**EXERCISE**. Once the images are removed, set down everything else in the listing below exactly.
==== DATASET CONTENT ====
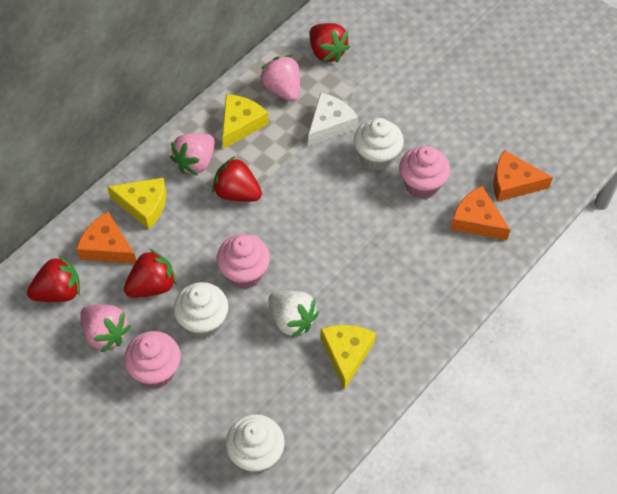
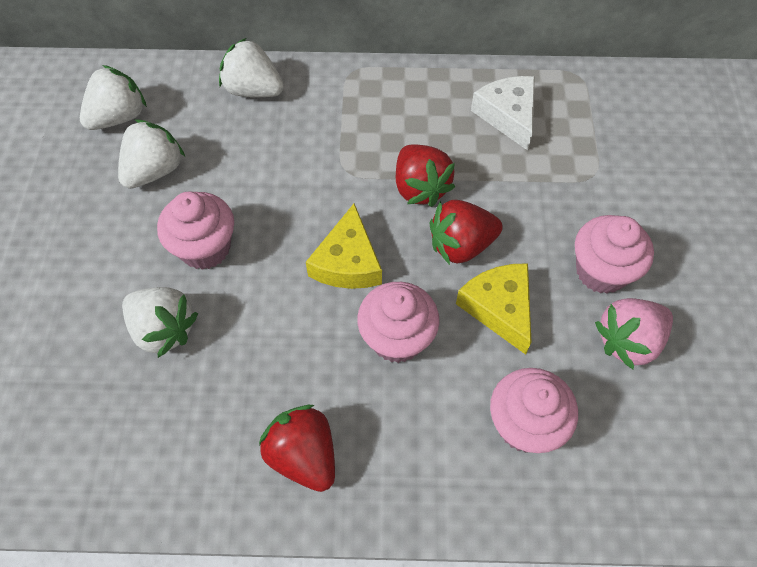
orange cheese: 3 -> 0
pink cupcake: 3 -> 4
pink strawberry: 3 -> 1
red strawberry: 4 -> 3
white cupcake: 3 -> 0
white strawberry: 1 -> 4
yellow cheese: 3 -> 2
====
**RESPONSE**.
orange cheese: 3 -> 0
pink cupcake: 3 -> 4
pink strawberry: 3 -> 1
red strawberry: 4 -> 3
white cupcake: 3 -> 0
white strawberry: 1 -> 4
yellow cheese: 3 -> 2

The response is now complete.